- [Problem to work on]
Only the lines below from the one that holds "red 1x2 brick [307,85,340,147]" through the one that holds "purple 1x2 brick [442,154,551,297]" should appear in the answer, copied exactly, end lines included and pictures omitted.

Content starts

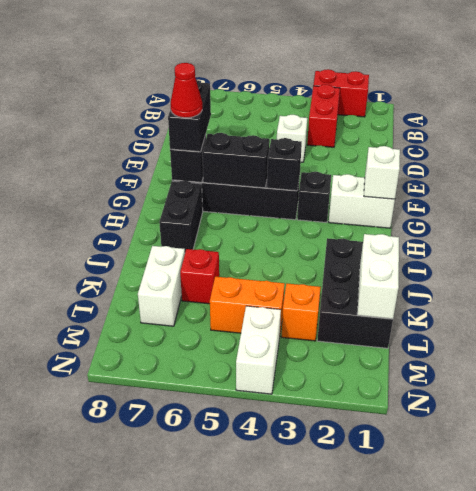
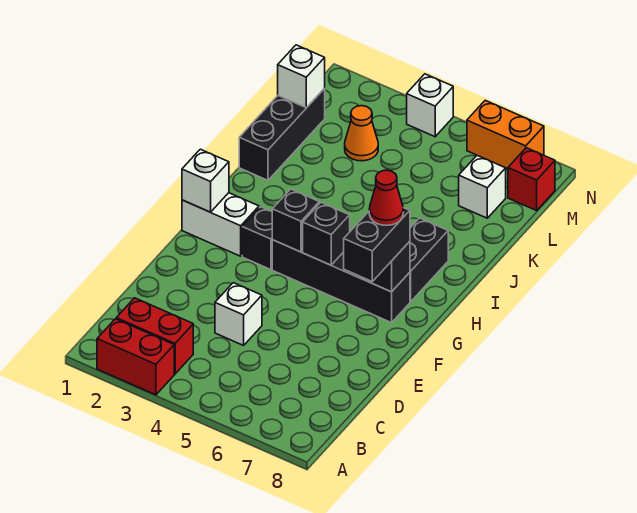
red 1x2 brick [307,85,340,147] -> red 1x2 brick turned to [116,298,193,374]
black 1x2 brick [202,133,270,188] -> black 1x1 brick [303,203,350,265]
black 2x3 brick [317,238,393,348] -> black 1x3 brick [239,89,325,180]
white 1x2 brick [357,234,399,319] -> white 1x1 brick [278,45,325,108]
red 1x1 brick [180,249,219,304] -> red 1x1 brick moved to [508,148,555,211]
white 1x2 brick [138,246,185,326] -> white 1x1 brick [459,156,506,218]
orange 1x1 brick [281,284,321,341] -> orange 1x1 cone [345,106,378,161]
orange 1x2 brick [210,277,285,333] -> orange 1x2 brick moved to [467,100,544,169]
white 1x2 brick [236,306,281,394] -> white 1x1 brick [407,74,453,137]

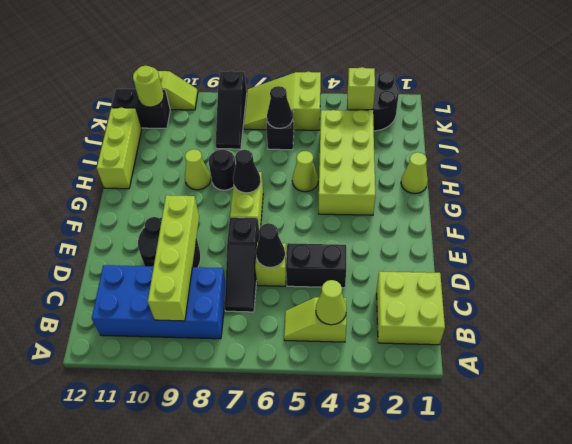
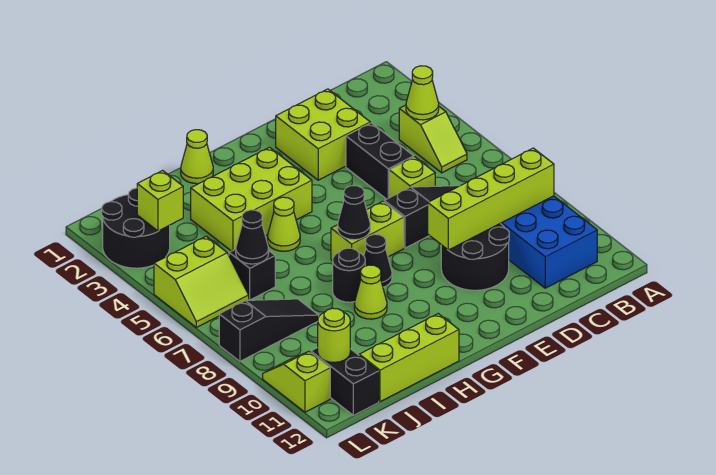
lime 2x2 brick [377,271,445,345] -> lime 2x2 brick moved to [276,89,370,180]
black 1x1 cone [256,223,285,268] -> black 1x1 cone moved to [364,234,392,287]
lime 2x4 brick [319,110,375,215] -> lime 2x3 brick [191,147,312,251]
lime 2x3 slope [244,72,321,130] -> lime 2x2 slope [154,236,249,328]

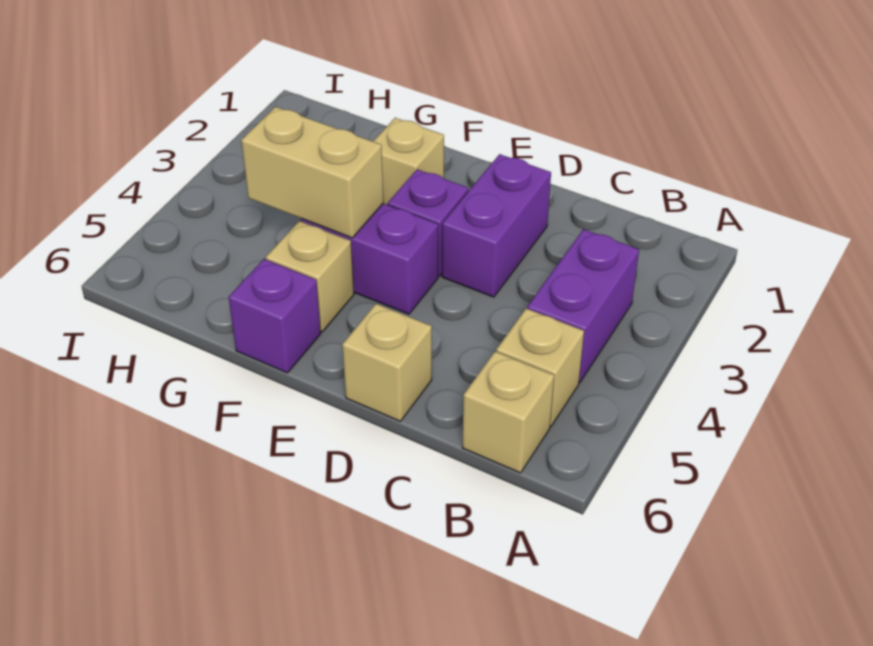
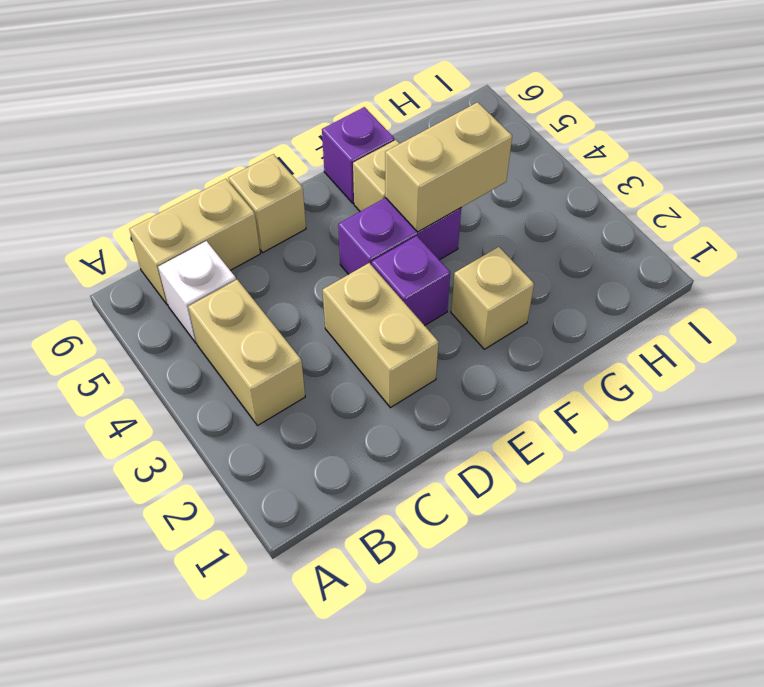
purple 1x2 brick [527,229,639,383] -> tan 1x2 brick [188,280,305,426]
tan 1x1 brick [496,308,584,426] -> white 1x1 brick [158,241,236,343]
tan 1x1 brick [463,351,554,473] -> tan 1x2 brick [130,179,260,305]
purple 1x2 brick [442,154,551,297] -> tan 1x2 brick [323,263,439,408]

Content ends
Content starts

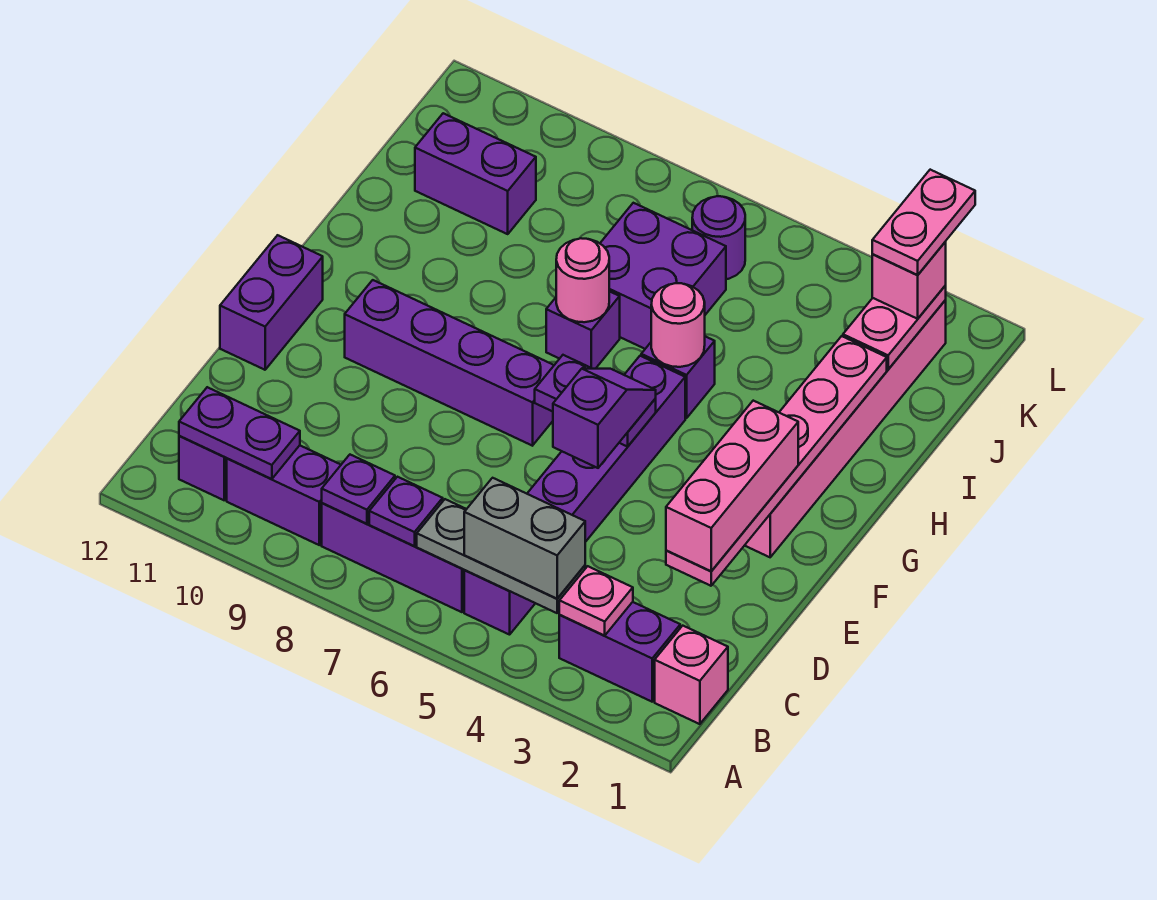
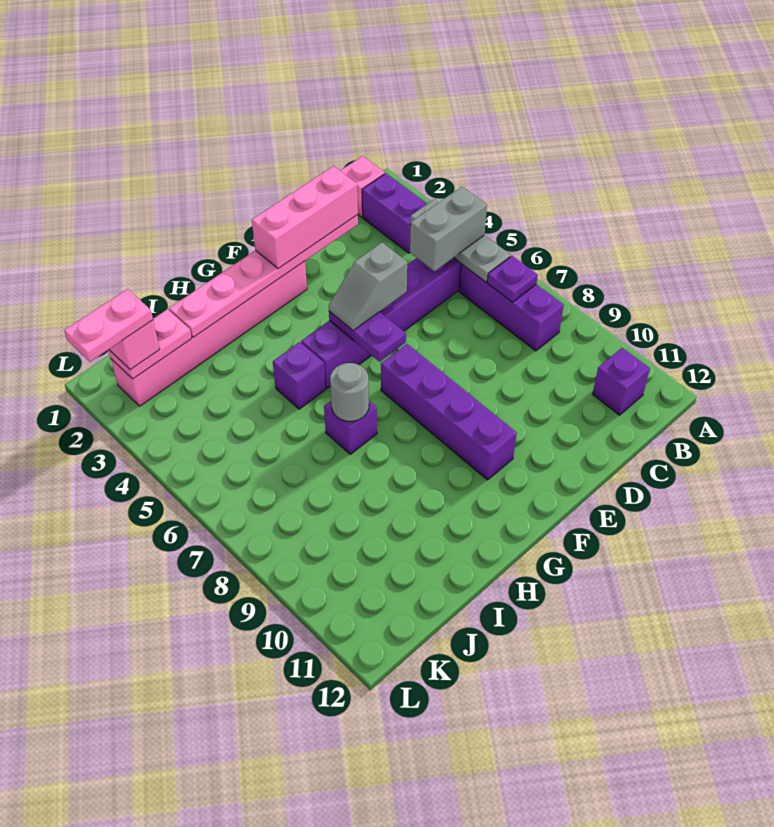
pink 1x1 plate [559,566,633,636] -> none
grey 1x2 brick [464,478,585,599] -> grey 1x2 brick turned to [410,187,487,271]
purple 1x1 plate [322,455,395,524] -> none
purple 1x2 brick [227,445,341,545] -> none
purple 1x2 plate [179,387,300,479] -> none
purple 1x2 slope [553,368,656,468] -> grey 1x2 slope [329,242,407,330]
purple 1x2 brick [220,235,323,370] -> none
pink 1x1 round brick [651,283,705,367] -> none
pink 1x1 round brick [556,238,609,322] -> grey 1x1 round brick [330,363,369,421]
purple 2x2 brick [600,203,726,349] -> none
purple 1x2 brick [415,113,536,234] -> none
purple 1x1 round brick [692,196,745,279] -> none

Content ends
Content starts

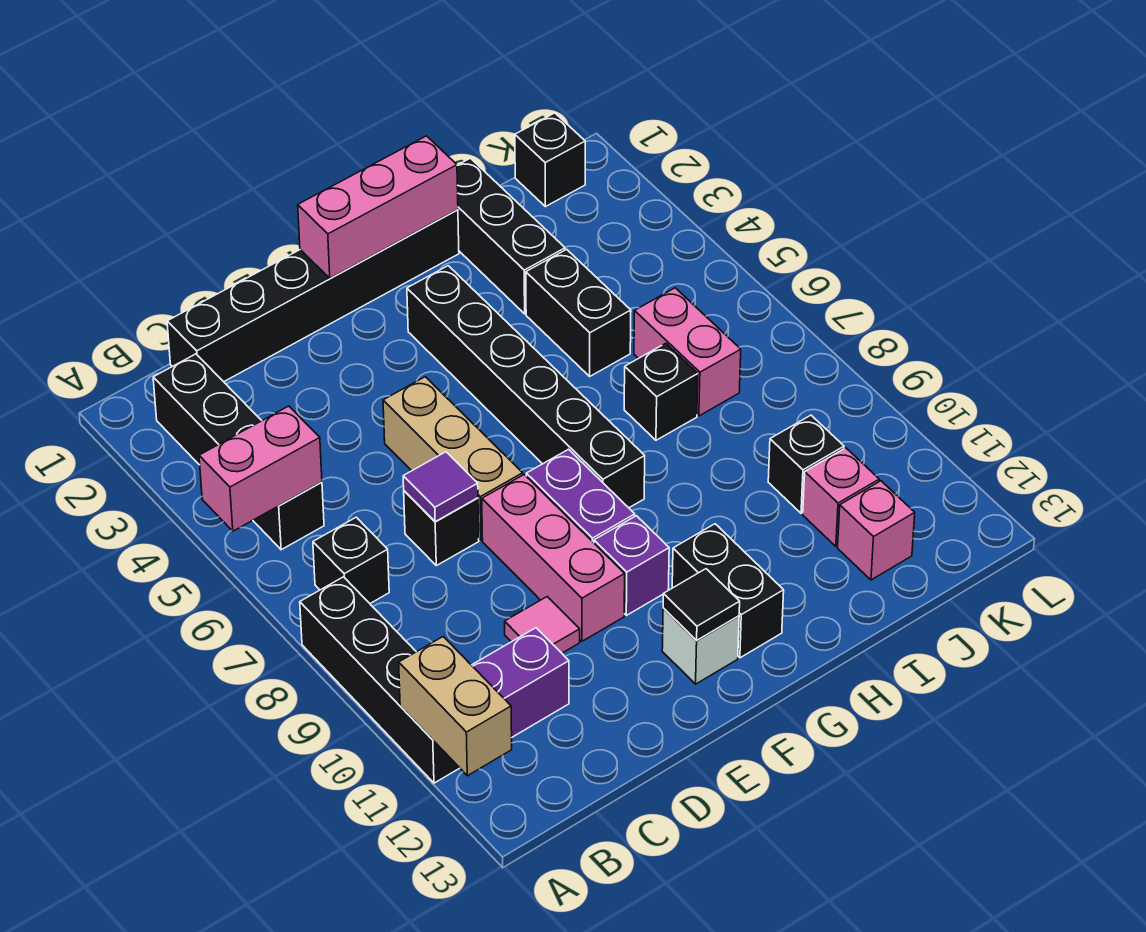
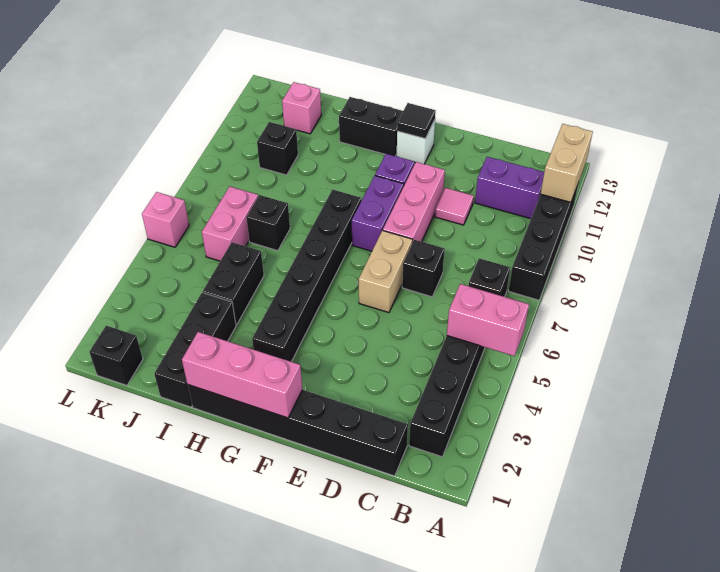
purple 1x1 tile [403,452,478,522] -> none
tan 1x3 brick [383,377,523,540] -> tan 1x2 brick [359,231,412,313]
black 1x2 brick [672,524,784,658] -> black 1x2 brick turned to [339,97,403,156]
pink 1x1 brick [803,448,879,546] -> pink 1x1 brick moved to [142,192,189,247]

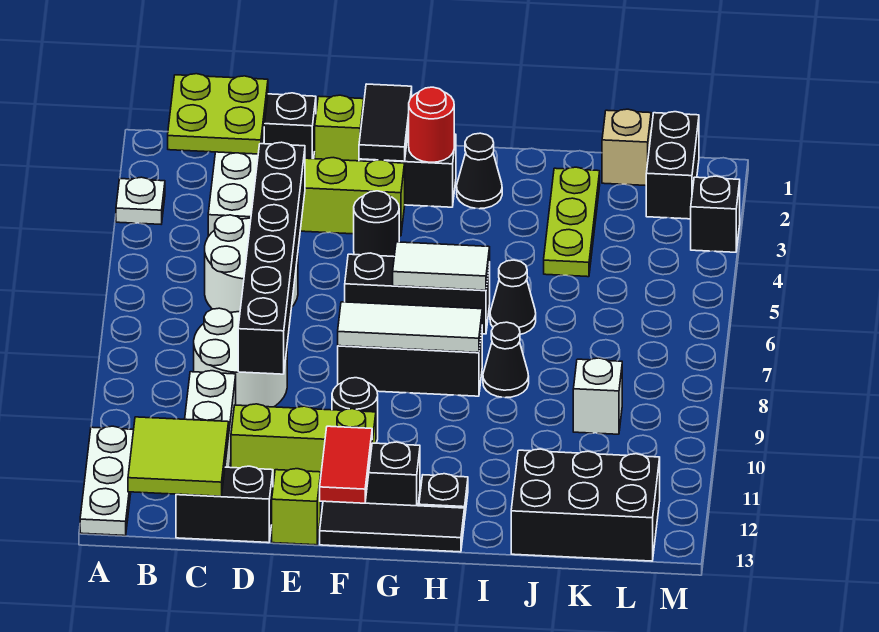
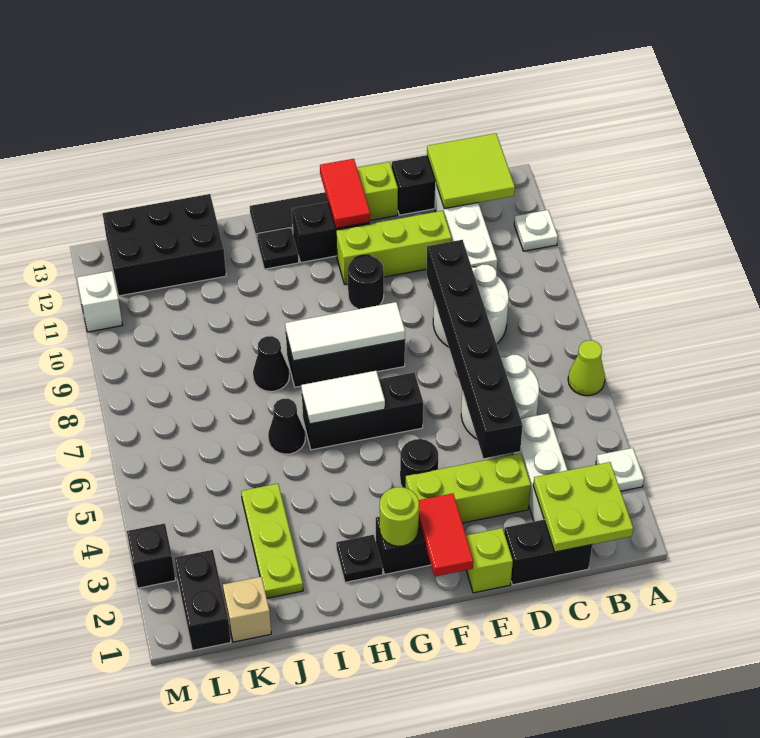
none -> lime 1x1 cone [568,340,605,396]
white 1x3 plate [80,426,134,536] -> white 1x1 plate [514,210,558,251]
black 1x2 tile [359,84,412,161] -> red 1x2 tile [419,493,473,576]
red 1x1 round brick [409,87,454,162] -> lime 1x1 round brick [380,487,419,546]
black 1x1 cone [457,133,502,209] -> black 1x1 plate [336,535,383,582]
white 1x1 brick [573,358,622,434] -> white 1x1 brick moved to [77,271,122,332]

Content ends

- [Task response]
red 1x2 brick [307,85,340,147] -> red 1x2 brick turned to [116,298,193,374]
black 1x2 brick [202,133,270,188] -> black 1x1 brick [303,203,350,265]
black 2x3 brick [317,238,393,348] -> black 1x3 brick [239,89,325,180]
white 1x2 brick [357,234,399,319] -> white 1x1 brick [278,45,325,108]
red 1x1 brick [180,249,219,304] -> red 1x1 brick moved to [508,148,555,211]
white 1x2 brick [138,246,185,326] -> white 1x1 brick [459,156,506,218]
orange 1x1 brick [281,284,321,341] -> orange 1x1 cone [345,106,378,161]
orange 1x2 brick [210,277,285,333] -> orange 1x2 brick moved to [467,100,544,169]
white 1x2 brick [236,306,281,394] -> white 1x1 brick [407,74,453,137]

lime 2x2 brick [377,271,445,345] -> lime 2x2 brick moved to [276,89,370,180]
black 1x1 cone [256,223,285,268] -> black 1x1 cone moved to [364,234,392,287]
lime 2x4 brick [319,110,375,215] -> lime 2x3 brick [191,147,312,251]
lime 2x3 slope [244,72,321,130] -> lime 2x2 slope [154,236,249,328]

purple 1x2 brick [527,229,639,383] -> tan 1x2 brick [188,280,305,426]
tan 1x1 brick [496,308,584,426] -> white 1x1 brick [158,241,236,343]
tan 1x1 brick [463,351,554,473] -> tan 1x2 brick [130,179,260,305]
purple 1x2 brick [442,154,551,297] -> tan 1x2 brick [323,263,439,408]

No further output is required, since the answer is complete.